• Task instructions: Copy verbatim the block of lines in the entries below whose first line contains "purple light bulb [373,198,449,247] -> none" and whose last line contains "none -> black flower pot [556,268,600,326]". Leave out all other lines.

• The input:
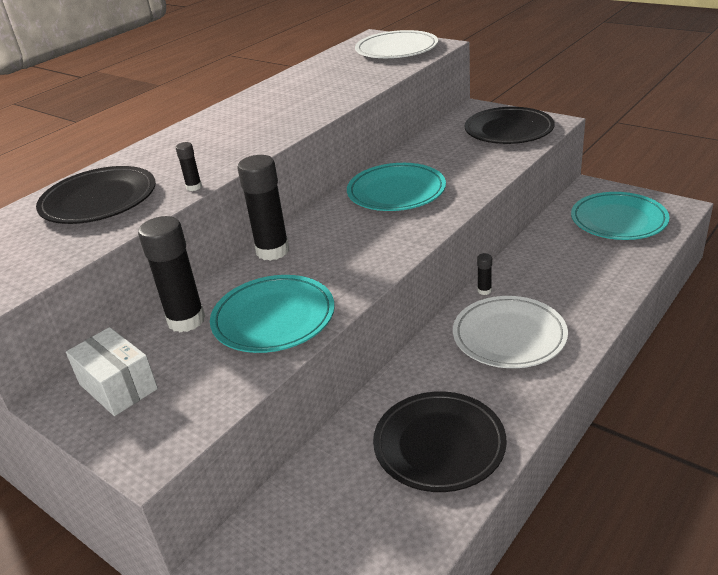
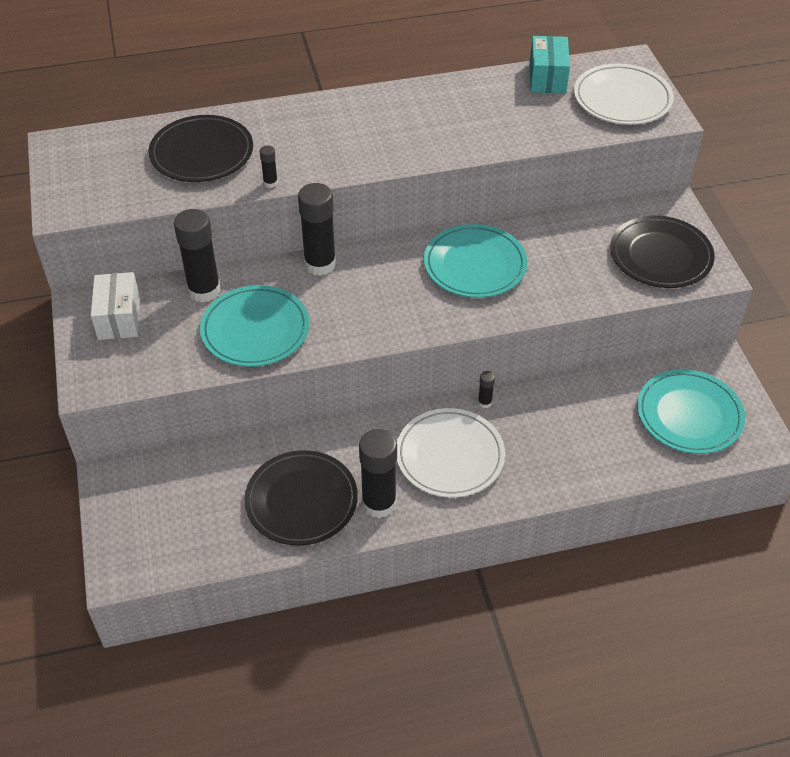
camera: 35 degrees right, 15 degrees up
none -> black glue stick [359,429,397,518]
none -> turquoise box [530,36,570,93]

* * *

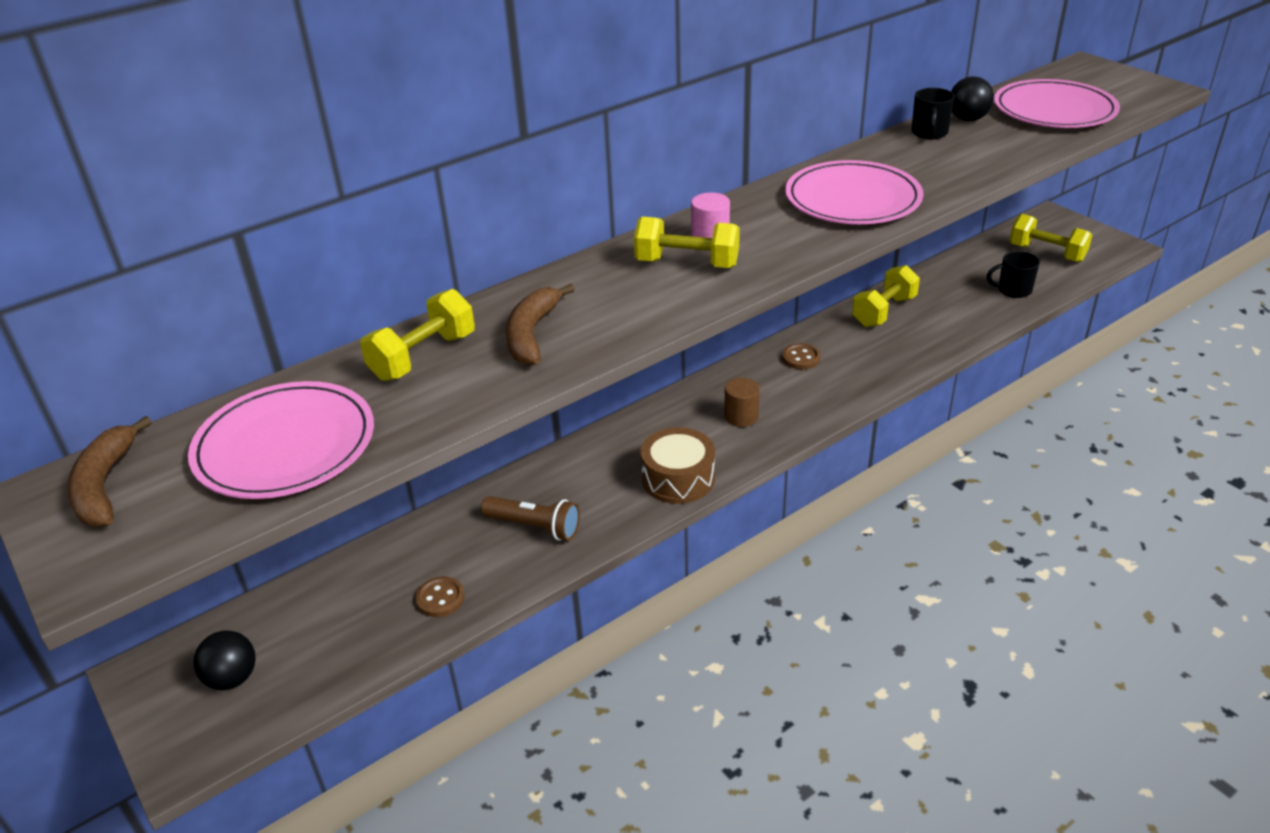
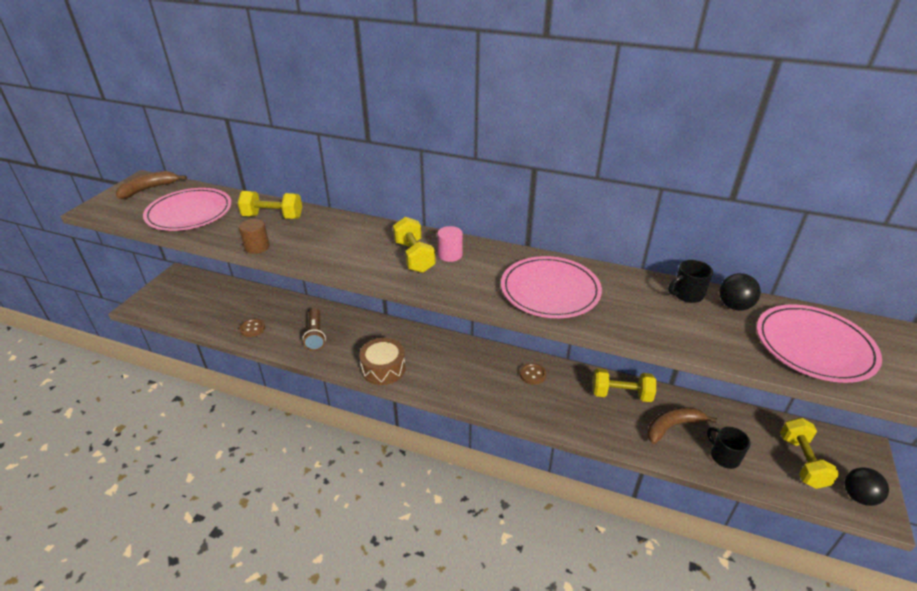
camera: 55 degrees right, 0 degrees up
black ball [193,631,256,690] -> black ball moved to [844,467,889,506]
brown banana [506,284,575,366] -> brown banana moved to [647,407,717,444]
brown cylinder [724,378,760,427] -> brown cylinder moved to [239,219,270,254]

* * *

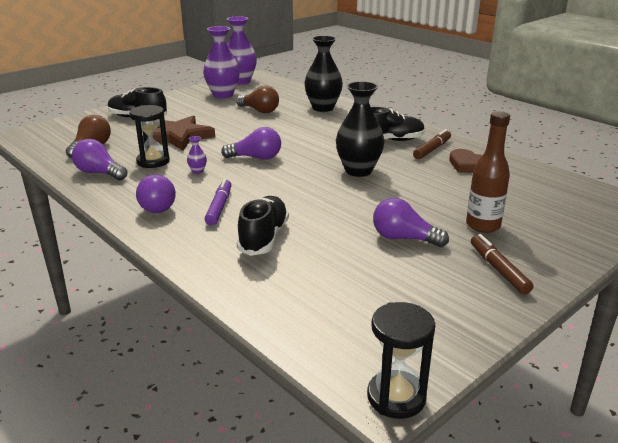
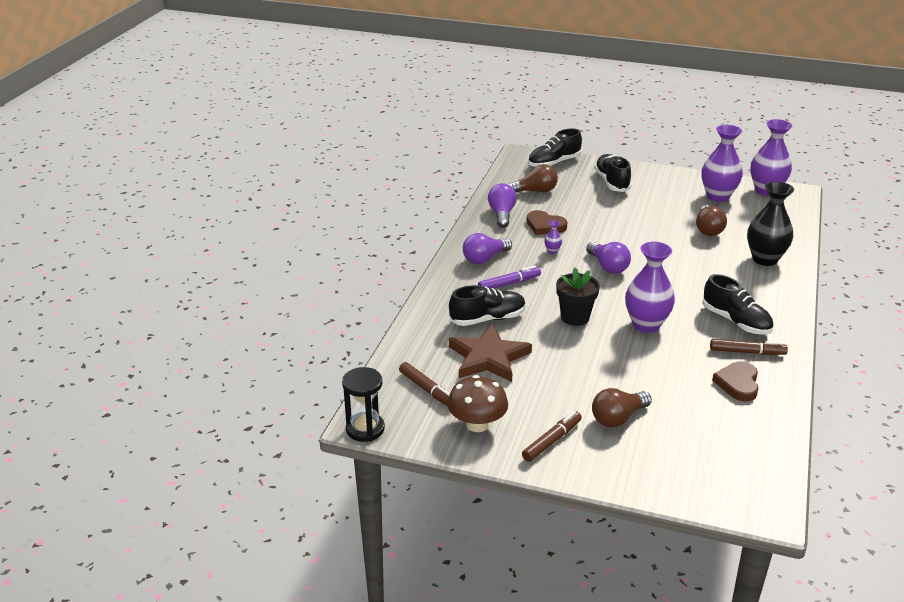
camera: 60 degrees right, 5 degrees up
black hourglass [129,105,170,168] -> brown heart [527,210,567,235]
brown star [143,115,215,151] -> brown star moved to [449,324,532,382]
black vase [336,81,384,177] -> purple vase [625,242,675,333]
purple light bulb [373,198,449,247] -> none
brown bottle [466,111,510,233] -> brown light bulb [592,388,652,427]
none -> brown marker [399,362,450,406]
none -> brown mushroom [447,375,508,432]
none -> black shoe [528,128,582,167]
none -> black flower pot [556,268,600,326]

• Result of this task:
purple light bulb [373,198,449,247] -> none
brown bottle [466,111,510,233] -> brown light bulb [592,388,652,427]
none -> brown marker [399,362,450,406]
none -> brown mushroom [447,375,508,432]
none -> black shoe [528,128,582,167]
none -> black flower pot [556,268,600,326]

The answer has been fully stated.